*** Records provided ***

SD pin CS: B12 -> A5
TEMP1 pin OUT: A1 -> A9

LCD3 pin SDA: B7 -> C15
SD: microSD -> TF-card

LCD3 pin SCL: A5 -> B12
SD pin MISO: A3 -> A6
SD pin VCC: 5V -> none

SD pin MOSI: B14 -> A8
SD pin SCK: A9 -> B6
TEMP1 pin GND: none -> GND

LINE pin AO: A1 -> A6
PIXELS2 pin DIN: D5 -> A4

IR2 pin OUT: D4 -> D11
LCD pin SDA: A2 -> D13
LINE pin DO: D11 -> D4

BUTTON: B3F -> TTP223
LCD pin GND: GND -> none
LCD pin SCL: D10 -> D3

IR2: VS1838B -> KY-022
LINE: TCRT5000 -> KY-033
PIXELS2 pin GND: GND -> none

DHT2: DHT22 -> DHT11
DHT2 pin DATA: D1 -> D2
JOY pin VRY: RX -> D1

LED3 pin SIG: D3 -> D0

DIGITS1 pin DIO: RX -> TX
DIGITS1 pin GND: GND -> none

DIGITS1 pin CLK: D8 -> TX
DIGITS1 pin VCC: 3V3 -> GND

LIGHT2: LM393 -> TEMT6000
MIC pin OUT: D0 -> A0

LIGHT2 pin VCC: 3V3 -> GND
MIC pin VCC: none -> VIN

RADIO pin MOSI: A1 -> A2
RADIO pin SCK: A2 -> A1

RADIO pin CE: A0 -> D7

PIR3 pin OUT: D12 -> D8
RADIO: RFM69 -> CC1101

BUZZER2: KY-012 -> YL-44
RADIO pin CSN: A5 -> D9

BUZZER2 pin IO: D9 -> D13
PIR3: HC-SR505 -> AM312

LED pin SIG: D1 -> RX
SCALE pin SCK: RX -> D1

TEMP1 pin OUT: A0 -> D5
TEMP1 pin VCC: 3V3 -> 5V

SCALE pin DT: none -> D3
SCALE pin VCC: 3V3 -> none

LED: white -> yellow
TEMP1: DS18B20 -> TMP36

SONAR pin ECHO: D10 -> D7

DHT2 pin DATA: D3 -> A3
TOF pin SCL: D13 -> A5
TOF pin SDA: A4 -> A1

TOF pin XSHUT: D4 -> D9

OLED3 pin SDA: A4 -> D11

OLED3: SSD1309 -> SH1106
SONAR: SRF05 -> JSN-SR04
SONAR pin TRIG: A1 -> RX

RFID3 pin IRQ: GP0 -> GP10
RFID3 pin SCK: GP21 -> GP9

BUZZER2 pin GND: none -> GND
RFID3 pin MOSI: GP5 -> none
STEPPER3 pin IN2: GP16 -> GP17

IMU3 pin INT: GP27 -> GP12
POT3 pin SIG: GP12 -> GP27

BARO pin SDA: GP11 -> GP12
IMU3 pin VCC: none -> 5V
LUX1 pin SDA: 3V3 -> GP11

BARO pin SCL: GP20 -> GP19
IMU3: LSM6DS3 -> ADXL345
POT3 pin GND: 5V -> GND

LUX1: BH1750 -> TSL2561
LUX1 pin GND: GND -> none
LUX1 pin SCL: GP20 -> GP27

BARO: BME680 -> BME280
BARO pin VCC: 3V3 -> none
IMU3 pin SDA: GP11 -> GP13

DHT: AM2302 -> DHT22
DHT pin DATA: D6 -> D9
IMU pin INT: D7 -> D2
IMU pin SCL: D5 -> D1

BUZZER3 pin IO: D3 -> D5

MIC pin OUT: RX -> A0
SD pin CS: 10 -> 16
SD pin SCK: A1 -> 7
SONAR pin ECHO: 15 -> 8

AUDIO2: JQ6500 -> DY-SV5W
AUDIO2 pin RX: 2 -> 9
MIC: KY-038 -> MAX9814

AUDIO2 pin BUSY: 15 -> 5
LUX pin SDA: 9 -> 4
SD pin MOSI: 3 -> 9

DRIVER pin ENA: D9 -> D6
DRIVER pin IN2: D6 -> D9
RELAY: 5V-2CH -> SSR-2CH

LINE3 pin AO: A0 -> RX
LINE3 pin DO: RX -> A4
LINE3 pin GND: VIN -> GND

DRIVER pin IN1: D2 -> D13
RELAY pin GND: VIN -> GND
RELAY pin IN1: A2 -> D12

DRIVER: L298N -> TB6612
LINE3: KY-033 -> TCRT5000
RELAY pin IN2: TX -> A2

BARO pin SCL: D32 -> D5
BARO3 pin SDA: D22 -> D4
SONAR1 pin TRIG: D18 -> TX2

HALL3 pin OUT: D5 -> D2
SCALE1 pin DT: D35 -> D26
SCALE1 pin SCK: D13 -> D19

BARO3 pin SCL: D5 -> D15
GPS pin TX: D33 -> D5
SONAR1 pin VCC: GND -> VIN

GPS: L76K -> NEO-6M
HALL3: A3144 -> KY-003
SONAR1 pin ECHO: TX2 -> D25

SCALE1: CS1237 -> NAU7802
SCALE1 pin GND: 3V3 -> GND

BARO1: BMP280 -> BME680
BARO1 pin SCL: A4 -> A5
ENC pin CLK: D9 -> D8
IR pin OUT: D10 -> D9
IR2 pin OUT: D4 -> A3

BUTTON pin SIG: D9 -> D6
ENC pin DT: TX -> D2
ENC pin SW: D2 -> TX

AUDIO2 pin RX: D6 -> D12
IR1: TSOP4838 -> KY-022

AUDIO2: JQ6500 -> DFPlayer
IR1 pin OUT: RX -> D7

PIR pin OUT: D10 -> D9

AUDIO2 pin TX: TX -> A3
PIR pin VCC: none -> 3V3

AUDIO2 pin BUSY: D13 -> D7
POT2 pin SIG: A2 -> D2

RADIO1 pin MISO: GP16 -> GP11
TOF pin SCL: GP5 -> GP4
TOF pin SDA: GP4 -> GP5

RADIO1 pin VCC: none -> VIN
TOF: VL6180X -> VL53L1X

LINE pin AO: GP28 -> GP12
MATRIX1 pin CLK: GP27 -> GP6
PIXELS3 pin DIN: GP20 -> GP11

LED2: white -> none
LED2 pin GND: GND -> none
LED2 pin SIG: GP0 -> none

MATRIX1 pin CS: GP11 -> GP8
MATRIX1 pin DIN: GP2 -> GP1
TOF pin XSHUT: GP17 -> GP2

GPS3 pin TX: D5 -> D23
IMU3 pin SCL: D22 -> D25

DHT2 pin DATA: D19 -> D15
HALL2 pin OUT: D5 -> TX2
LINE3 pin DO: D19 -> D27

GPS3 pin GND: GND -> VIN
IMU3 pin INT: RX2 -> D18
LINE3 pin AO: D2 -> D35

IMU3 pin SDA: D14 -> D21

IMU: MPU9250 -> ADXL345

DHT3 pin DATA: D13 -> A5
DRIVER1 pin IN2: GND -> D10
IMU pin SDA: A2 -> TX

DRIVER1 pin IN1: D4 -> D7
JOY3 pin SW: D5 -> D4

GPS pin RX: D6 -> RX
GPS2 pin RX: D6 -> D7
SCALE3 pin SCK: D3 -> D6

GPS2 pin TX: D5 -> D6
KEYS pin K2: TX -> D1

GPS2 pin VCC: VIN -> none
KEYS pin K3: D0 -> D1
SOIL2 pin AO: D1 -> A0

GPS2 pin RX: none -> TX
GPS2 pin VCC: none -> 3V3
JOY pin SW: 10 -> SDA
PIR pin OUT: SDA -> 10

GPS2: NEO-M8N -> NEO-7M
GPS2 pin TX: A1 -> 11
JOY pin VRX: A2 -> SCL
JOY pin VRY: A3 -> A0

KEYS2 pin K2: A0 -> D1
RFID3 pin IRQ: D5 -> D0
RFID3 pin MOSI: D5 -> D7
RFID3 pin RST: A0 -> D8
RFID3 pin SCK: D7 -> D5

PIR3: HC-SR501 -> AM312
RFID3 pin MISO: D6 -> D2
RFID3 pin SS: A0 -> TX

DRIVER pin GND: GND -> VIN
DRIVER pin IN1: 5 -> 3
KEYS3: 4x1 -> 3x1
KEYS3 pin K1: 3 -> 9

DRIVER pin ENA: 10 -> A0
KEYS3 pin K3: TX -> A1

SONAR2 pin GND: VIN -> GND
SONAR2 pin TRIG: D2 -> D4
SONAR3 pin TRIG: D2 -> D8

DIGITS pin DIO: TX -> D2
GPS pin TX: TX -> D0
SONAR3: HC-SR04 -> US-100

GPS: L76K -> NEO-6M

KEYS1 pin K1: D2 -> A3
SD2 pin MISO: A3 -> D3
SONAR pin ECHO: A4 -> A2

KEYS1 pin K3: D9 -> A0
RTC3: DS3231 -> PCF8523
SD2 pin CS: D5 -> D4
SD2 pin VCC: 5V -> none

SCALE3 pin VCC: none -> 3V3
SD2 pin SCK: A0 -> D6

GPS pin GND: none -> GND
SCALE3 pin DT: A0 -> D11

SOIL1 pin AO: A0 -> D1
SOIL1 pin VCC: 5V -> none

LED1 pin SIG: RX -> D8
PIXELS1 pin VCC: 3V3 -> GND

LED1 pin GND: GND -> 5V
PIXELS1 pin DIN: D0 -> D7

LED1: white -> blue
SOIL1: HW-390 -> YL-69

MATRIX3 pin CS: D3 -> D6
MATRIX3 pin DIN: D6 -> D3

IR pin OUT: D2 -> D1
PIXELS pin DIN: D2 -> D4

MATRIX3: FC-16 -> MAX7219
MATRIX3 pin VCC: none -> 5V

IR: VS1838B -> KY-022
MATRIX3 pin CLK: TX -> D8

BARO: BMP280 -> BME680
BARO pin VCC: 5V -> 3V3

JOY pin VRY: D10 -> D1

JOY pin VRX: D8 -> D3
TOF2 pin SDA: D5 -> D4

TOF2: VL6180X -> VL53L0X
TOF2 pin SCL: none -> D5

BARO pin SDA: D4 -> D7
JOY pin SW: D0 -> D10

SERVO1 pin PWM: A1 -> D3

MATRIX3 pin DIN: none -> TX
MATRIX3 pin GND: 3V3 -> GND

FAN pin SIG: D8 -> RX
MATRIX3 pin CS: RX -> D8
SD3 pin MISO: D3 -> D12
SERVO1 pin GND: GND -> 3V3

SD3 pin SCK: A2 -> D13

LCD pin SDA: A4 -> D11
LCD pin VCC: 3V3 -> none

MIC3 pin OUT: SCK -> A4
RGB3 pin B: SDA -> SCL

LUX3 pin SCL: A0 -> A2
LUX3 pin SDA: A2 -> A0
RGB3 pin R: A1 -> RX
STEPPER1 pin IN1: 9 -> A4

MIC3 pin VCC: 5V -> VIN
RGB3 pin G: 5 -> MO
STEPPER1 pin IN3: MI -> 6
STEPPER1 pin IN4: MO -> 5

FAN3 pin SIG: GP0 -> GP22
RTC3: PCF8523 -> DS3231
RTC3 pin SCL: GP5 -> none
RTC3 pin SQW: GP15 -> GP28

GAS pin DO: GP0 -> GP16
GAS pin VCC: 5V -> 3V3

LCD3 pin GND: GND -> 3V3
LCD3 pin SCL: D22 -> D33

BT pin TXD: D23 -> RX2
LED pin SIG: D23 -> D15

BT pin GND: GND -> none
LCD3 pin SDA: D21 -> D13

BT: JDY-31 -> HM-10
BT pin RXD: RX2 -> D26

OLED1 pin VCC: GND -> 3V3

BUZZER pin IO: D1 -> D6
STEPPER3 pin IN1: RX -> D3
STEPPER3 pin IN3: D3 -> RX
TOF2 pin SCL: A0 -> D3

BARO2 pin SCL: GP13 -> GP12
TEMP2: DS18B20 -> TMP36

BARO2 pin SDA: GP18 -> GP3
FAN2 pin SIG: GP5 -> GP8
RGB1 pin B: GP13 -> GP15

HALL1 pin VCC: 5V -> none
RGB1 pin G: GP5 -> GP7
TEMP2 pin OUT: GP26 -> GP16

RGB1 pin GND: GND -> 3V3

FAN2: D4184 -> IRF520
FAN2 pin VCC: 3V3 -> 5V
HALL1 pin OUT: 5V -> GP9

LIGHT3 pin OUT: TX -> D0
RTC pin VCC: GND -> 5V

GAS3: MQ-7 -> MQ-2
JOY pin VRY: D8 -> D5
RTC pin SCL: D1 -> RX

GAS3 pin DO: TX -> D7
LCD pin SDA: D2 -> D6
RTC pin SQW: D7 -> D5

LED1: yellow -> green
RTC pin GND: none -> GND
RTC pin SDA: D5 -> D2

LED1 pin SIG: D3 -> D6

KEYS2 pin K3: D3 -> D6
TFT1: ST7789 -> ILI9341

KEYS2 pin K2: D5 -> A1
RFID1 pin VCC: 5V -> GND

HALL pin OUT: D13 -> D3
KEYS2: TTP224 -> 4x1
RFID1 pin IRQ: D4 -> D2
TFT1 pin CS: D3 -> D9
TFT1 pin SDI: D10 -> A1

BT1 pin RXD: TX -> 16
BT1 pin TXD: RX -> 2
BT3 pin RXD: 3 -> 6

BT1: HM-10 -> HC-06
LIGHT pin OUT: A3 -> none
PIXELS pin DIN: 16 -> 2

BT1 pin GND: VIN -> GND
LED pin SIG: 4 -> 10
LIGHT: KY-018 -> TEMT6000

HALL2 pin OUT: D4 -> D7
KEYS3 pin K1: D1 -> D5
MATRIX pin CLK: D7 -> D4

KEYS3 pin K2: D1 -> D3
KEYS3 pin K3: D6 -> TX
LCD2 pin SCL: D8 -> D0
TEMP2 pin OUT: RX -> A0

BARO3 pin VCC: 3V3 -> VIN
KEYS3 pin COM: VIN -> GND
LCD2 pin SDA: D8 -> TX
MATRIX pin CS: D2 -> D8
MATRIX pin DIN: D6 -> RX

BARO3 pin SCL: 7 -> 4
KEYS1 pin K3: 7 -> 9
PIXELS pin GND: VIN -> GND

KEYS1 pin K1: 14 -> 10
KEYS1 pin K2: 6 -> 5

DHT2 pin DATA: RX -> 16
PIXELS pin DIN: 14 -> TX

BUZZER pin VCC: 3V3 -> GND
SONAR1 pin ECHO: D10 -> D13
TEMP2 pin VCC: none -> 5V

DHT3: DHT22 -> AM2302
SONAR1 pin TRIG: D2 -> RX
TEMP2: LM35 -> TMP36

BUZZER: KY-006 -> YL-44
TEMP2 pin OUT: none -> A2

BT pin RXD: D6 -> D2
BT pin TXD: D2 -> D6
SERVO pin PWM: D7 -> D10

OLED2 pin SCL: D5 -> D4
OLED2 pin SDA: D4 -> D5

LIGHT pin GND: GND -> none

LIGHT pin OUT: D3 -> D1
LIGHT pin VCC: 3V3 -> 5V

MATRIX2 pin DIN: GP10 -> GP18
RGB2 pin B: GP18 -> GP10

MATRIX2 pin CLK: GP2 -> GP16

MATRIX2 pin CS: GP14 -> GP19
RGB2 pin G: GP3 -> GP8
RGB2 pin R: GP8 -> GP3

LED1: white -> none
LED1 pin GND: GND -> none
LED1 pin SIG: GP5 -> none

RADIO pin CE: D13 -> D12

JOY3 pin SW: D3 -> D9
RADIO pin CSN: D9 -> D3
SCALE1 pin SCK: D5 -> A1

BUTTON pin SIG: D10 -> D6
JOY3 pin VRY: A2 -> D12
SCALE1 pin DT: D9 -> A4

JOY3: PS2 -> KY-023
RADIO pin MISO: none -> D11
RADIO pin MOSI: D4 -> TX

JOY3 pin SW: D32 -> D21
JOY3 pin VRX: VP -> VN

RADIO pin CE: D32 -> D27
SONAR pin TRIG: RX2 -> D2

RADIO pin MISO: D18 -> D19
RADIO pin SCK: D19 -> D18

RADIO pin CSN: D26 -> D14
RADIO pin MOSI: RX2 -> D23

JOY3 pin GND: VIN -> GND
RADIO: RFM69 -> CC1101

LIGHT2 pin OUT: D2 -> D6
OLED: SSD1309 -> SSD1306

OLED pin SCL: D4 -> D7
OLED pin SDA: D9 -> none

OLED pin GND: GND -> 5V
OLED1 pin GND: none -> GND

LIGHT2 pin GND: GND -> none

***

• _Work to complete_
Output exactly the lines of the material above from the one containing "GAS3: MQ-7 -> MQ-2" up to and including the one containing "KEYS1 pin K2: 6 -> 5".

• _Task response_
GAS3: MQ-7 -> MQ-2
JOY pin VRY: D8 -> D5
RTC pin SCL: D1 -> RX

GAS3 pin DO: TX -> D7
LCD pin SDA: D2 -> D6
RTC pin SQW: D7 -> D5

LED1: yellow -> green
RTC pin GND: none -> GND
RTC pin SDA: D5 -> D2

LED1 pin SIG: D3 -> D6

KEYS2 pin K3: D3 -> D6
TFT1: ST7789 -> ILI9341

KEYS2 pin K2: D5 -> A1
RFID1 pin VCC: 5V -> GND

HALL pin OUT: D13 -> D3
KEYS2: TTP224 -> 4x1
RFID1 pin IRQ: D4 -> D2
TFT1 pin CS: D3 -> D9
TFT1 pin SDI: D10 -> A1

BT1 pin RXD: TX -> 16
BT1 pin TXD: RX -> 2
BT3 pin RXD: 3 -> 6

BT1: HM-10 -> HC-06
LIGHT pin OUT: A3 -> none
PIXELS pin DIN: 16 -> 2

BT1 pin GND: VIN -> GND
LED pin SIG: 4 -> 10
LIGHT: KY-018 -> TEMT6000

HALL2 pin OUT: D4 -> D7
KEYS3 pin K1: D1 -> D5
MATRIX pin CLK: D7 -> D4

KEYS3 pin K2: D1 -> D3
KEYS3 pin K3: D6 -> TX
LCD2 pin SCL: D8 -> D0
TEMP2 pin OUT: RX -> A0

BARO3 pin VCC: 3V3 -> VIN
KEYS3 pin COM: VIN -> GND
LCD2 pin SDA: D8 -> TX
MATRIX pin CS: D2 -> D8
MATRIX pin DIN: D6 -> RX

BARO3 pin SCL: 7 -> 4
KEYS1 pin K3: 7 -> 9
PIXELS pin GND: VIN -> GND

KEYS1 pin K1: 14 -> 10
KEYS1 pin K2: 6 -> 5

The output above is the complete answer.